Top of Supplied records

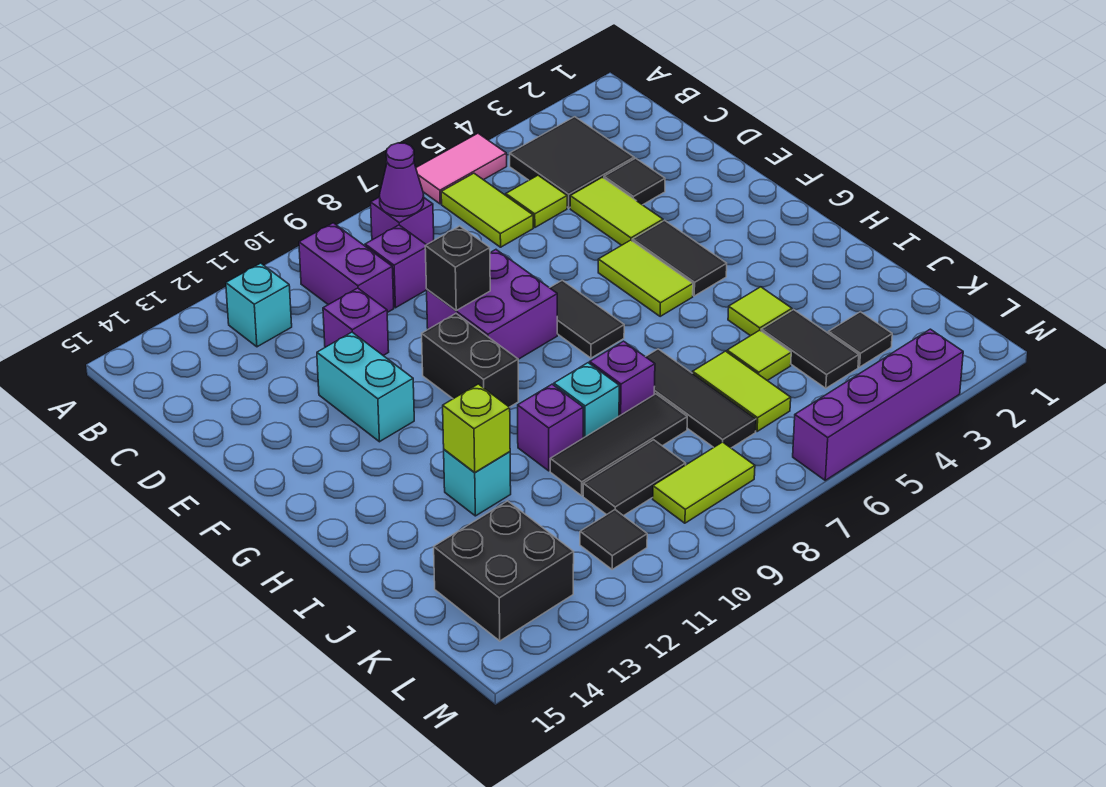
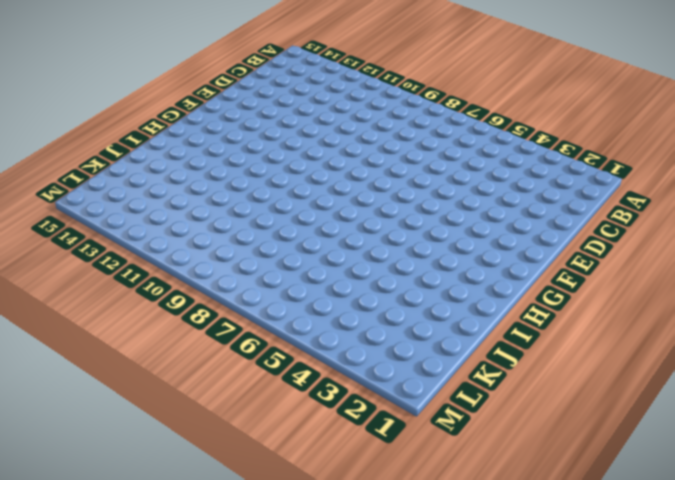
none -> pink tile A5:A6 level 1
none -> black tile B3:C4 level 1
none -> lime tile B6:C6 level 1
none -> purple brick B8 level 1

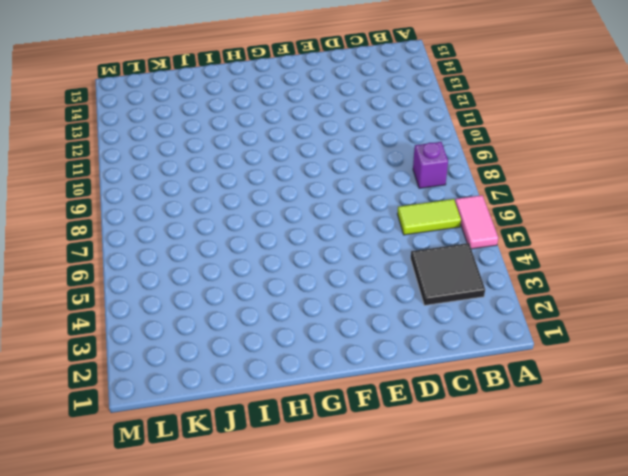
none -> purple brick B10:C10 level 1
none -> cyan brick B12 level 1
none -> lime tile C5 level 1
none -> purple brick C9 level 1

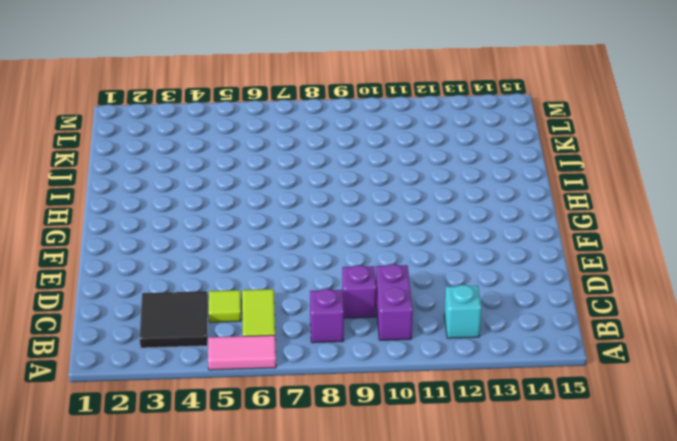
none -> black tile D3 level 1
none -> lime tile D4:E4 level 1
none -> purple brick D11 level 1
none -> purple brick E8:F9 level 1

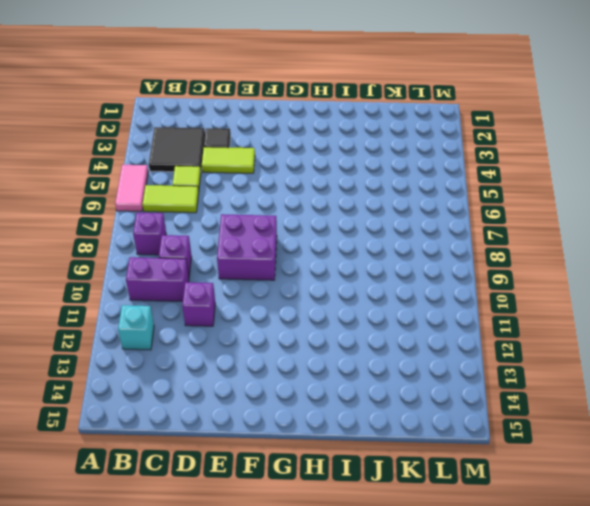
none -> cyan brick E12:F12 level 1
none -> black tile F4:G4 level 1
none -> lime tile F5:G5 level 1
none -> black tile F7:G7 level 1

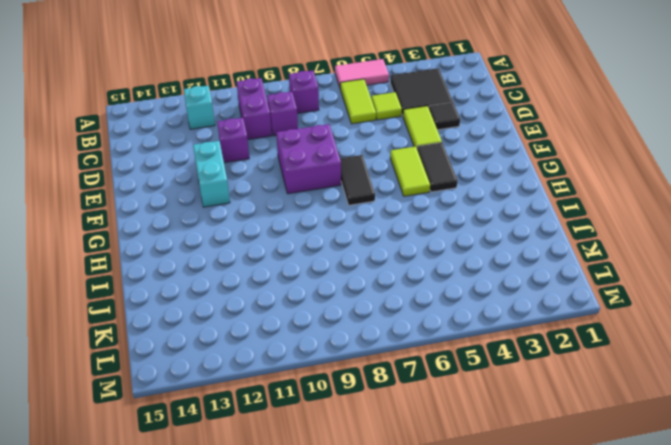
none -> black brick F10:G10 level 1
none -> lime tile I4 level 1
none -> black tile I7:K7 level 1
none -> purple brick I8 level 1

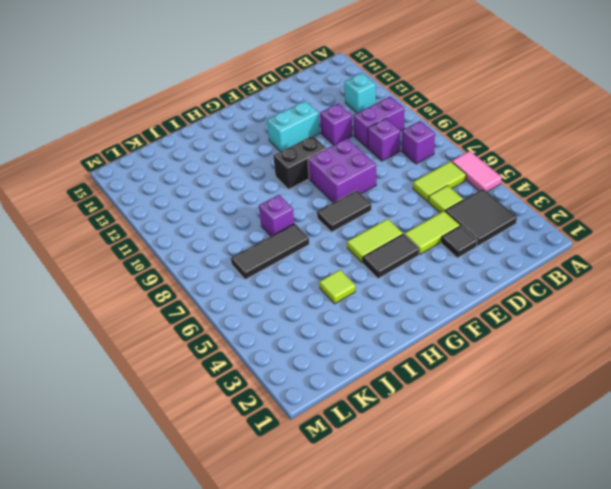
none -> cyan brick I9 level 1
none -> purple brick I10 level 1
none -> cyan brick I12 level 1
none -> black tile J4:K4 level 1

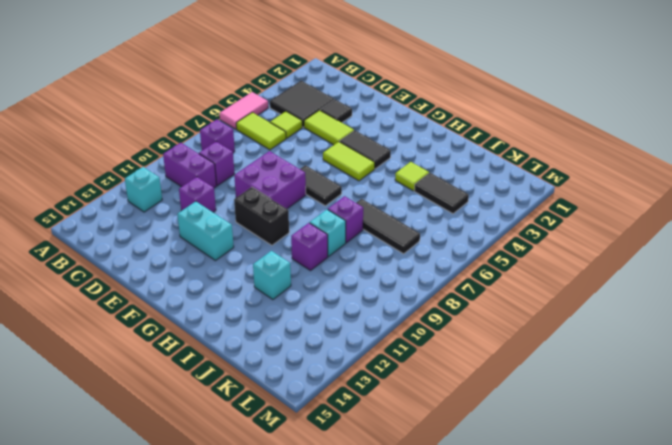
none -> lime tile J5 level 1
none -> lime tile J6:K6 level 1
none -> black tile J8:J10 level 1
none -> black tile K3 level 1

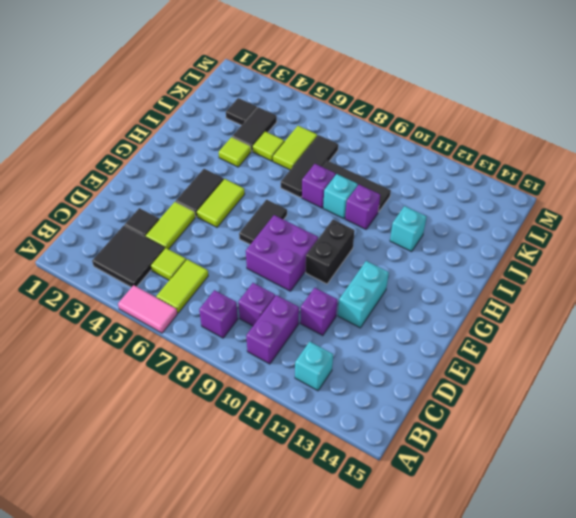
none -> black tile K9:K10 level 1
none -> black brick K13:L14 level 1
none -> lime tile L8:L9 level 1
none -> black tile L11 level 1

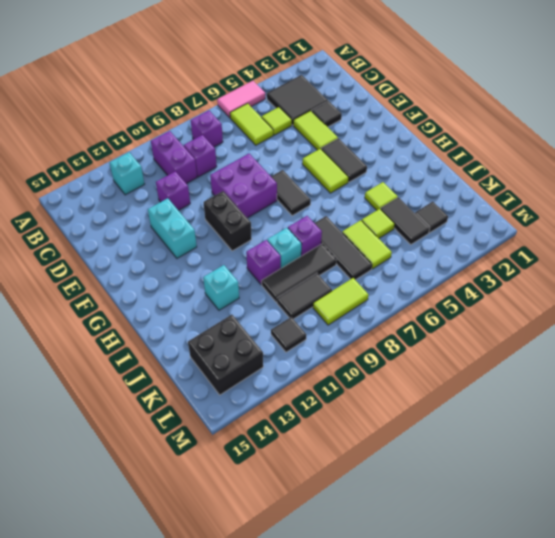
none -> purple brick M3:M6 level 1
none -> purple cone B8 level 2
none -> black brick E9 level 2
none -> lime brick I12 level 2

Bottom of Supplied records
Top of Supplied records

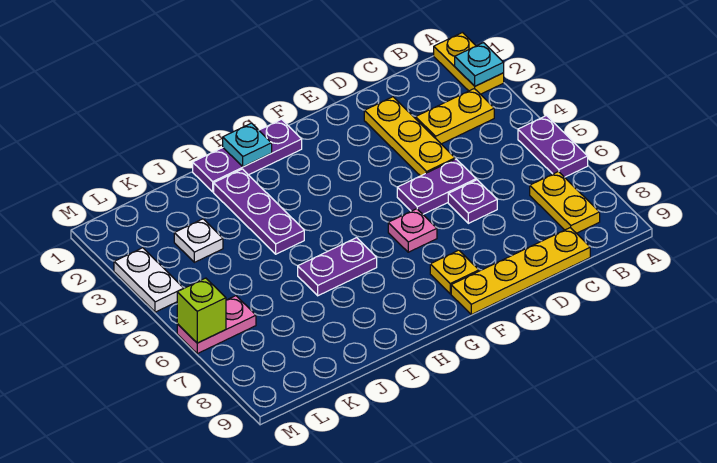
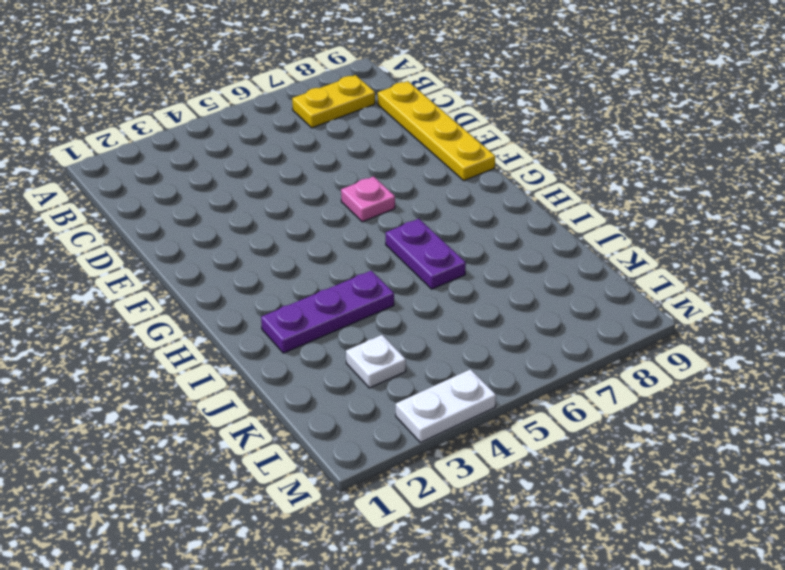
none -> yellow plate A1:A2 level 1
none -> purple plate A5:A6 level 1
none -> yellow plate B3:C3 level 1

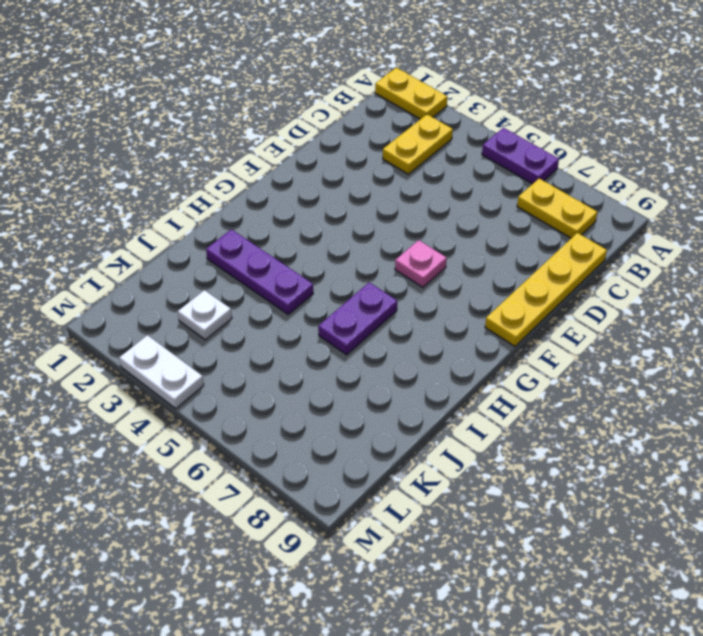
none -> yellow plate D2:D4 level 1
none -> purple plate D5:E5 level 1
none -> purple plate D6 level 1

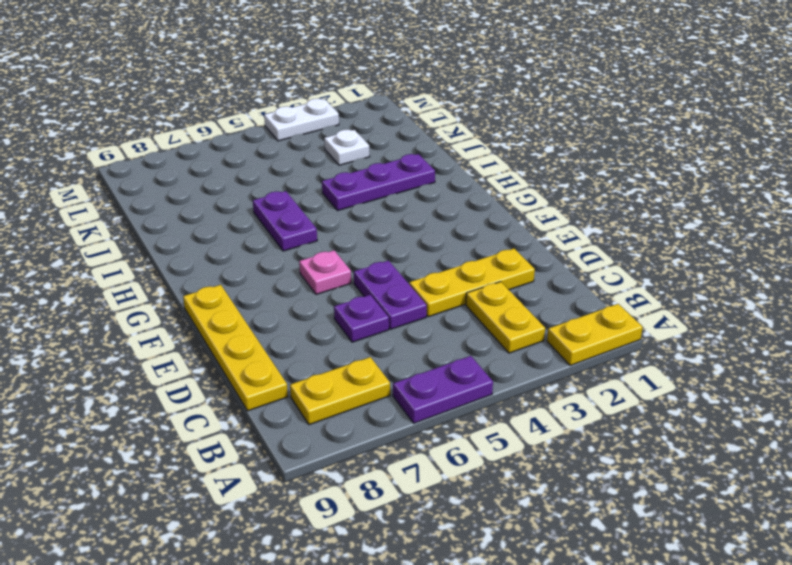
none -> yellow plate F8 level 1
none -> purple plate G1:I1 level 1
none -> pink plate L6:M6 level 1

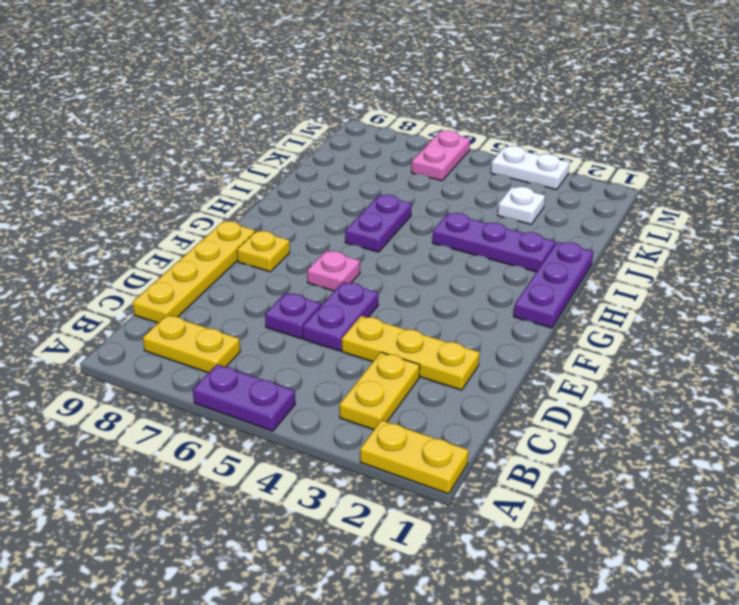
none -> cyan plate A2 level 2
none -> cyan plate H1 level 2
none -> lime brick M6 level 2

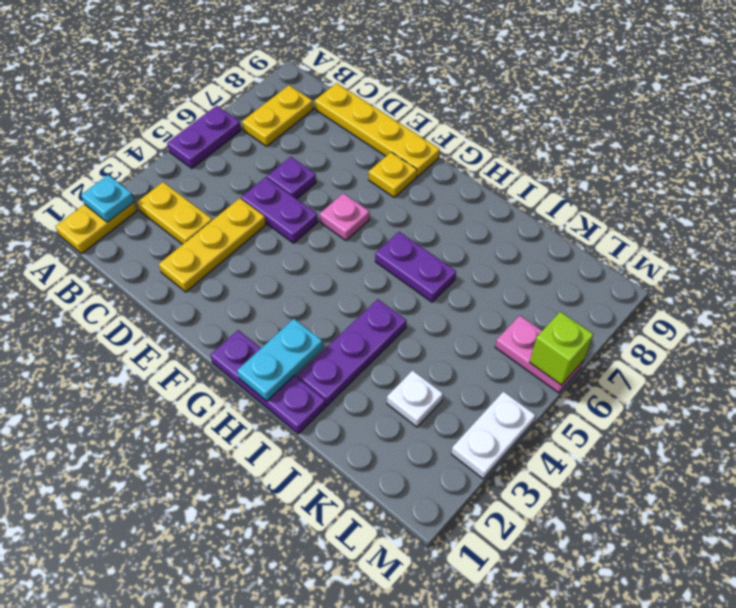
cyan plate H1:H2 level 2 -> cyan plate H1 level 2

Bottom of Supplied records
Top of Supplied records

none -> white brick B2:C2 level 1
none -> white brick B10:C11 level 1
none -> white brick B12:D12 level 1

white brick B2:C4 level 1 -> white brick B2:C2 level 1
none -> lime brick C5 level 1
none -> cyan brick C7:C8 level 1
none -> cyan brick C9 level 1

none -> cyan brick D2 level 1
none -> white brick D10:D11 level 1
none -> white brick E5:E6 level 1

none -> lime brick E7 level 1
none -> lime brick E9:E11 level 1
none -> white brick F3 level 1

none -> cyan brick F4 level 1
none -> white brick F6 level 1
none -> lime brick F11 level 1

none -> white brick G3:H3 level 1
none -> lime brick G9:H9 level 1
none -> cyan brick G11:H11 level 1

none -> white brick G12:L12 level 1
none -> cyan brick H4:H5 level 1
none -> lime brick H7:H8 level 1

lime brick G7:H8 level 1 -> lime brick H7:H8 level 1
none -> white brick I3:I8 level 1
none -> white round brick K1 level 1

Bottom of Supplied records

Write out exactly the lines above between the one with "none -> yellow plate F8 level 1" and the one with "cyan plate H1:H2", inclusive, with pictures left out.

none -> yellow plate F8 level 1
none -> purple plate G1:I1 level 1
none -> pink plate L6:M6 level 1

none -> cyan plate A2 level 2
none -> cyan plate H1 level 2
none -> lime brick M6 level 2

cyan plate H1:H2 level 2 -> cyan plate H1 level 2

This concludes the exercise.